▸ Action item: Line count for "SCALE": tally the lines of the records below that contain it, and give only that number.

▸ Data for review:

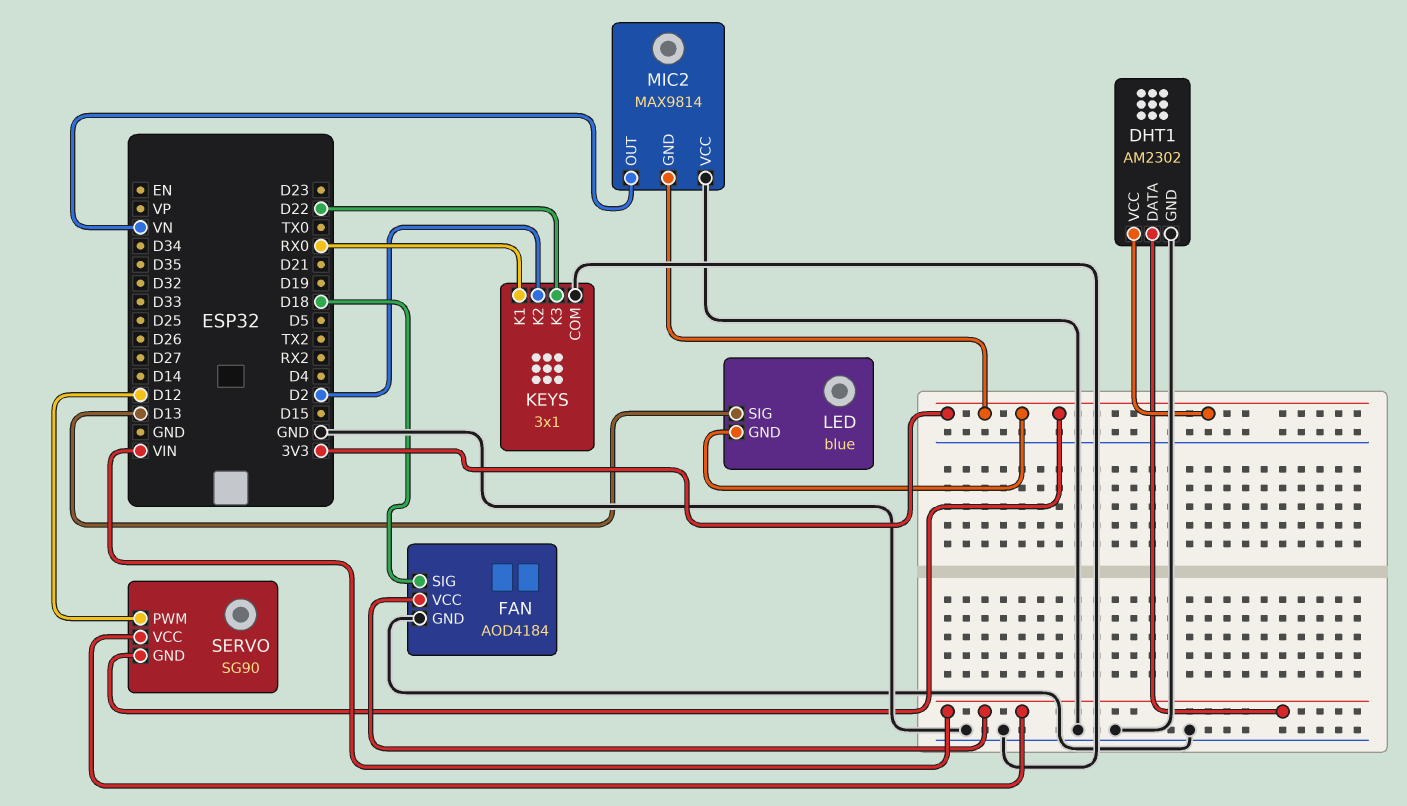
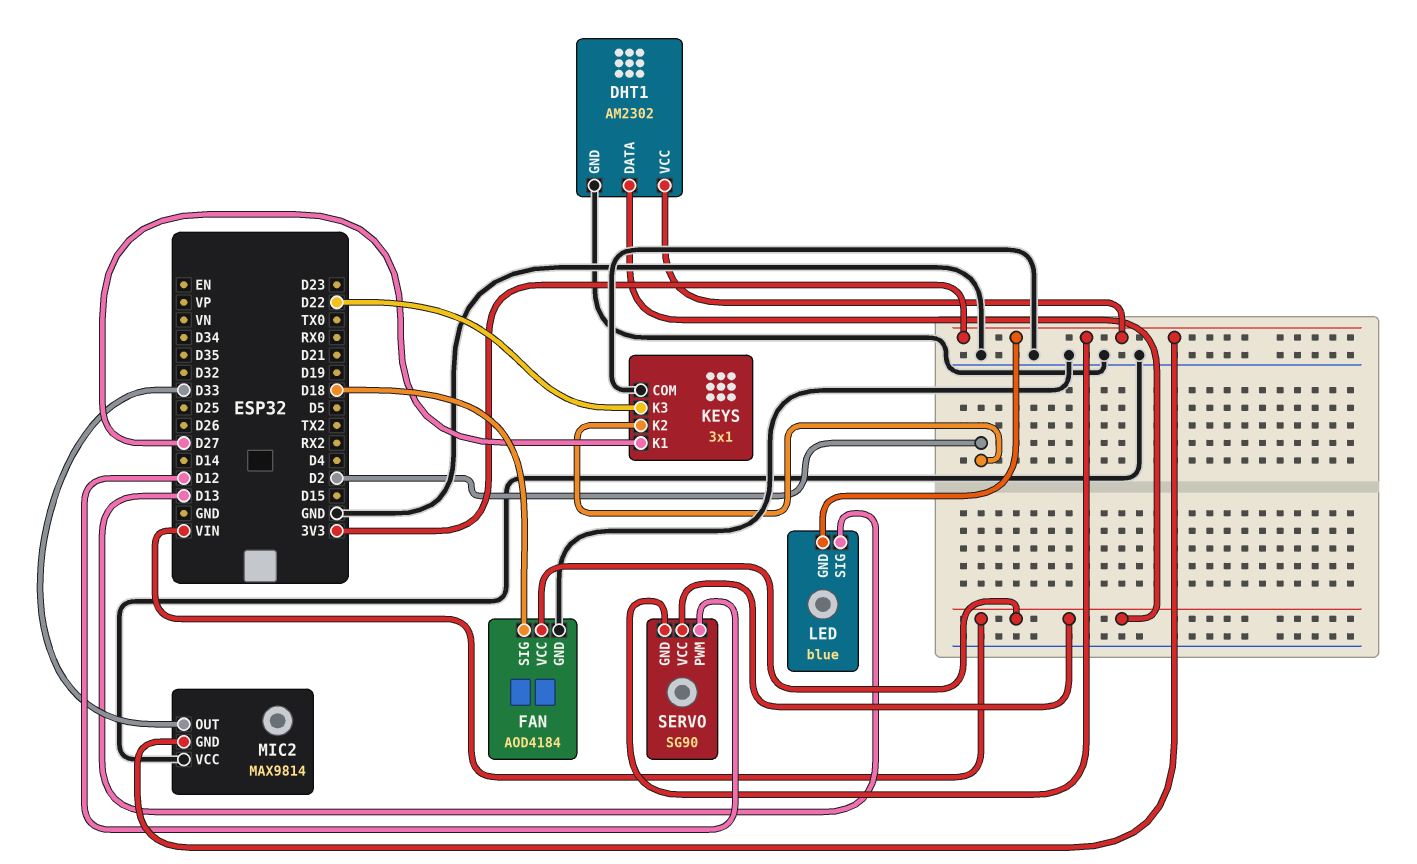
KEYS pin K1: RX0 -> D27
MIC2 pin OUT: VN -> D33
==
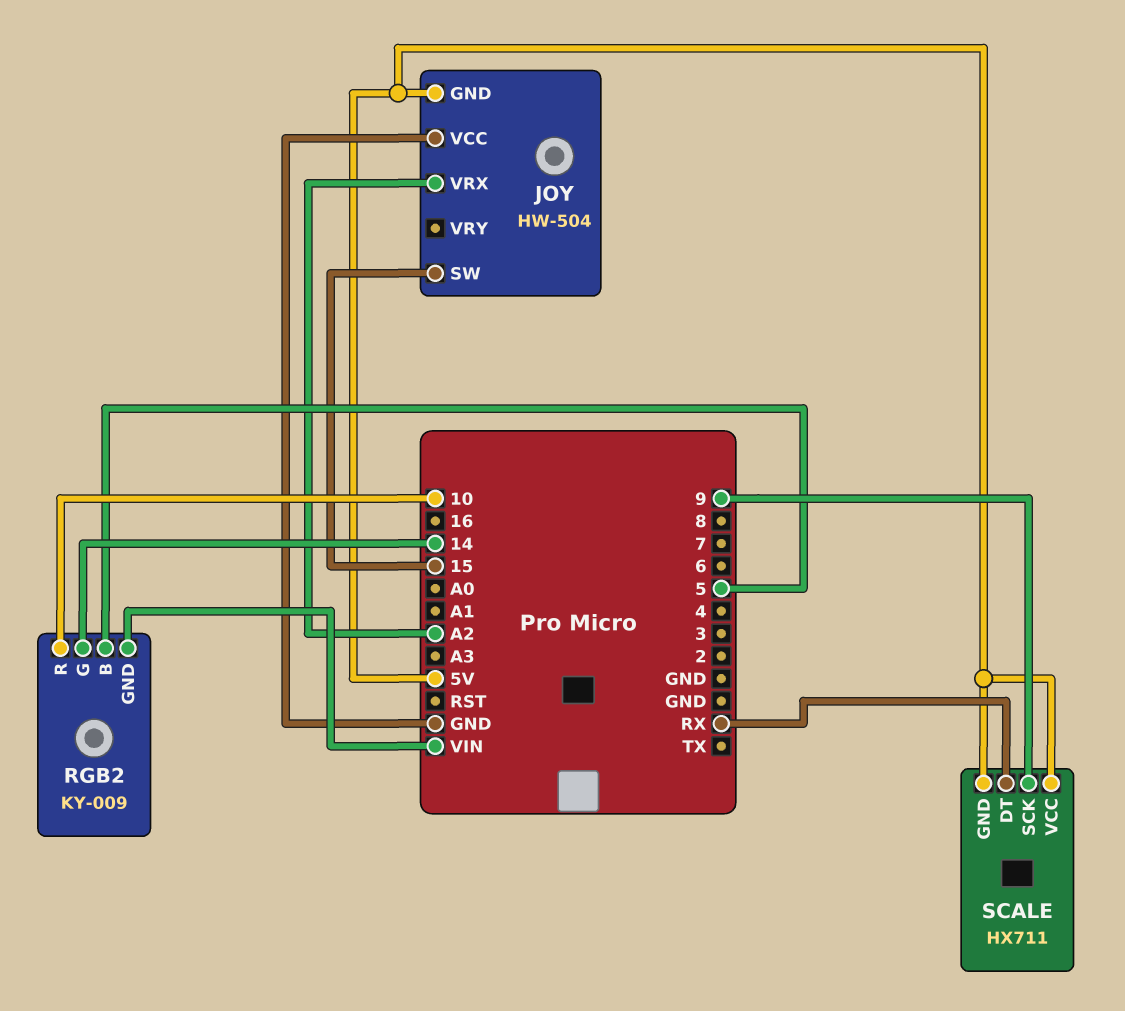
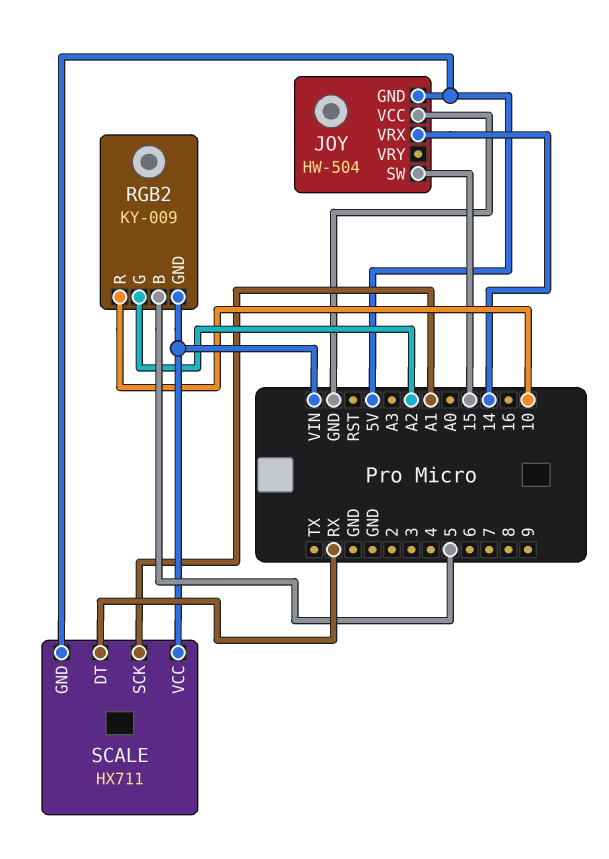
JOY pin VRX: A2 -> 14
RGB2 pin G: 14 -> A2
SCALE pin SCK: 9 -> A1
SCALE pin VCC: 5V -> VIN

▸ Answer below: 2